**Given information**
──────
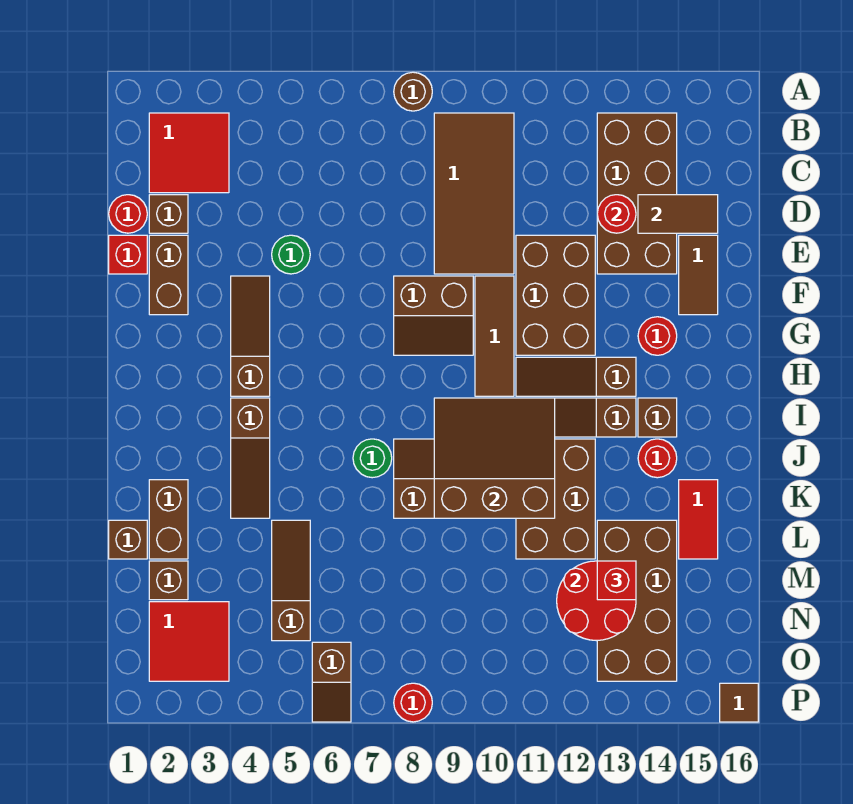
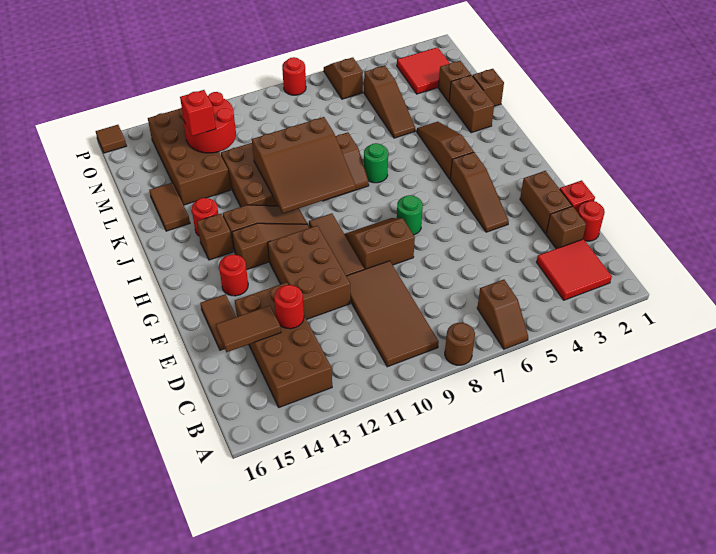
none -> brown slope A6:B6 level 1 top B
green round brick E5 level 1 -> green round brick G7 level 1
red tile K15:L15 level 1 -> brown tile K15:L15 level 1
──────
**What is required**
Your response should consist solely of the lines from the one that holds "green round brick E5" through the end of the listing above, reproduced exactly.

**Solution for this task**
green round brick E5 level 1 -> green round brick G7 level 1
red tile K15:L15 level 1 -> brown tile K15:L15 level 1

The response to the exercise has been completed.